*Task brief:*
Scan the data below for the string "boat". Copy every line where it appears.

[Scene difference descriptions]
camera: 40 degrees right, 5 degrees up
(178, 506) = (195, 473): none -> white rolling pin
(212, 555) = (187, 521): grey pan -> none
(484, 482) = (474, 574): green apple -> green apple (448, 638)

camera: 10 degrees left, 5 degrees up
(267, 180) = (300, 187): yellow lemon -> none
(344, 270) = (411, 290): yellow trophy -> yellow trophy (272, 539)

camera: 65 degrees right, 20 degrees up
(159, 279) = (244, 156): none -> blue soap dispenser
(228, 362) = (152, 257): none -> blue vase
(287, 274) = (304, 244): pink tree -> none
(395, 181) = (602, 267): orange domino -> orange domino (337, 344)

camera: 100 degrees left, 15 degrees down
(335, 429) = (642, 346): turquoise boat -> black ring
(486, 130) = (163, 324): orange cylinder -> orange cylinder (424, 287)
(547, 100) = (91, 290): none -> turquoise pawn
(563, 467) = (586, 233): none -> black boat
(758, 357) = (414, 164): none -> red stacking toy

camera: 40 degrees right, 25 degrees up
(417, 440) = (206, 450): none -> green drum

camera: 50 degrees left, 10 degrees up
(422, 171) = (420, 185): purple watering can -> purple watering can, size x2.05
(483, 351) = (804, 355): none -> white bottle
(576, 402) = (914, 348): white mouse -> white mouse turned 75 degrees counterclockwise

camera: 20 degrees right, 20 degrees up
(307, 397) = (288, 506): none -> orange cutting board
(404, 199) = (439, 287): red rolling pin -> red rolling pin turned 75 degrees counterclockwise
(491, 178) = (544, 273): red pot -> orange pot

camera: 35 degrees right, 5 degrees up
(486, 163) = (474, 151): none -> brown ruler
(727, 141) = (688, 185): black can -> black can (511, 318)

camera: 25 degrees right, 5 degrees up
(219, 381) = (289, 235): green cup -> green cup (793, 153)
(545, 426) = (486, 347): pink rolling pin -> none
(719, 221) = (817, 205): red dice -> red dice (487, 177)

*Response below:*
(335, 429) = (642, 346): turquoise boat -> black ring
(563, 467) = (586, 233): none -> black boat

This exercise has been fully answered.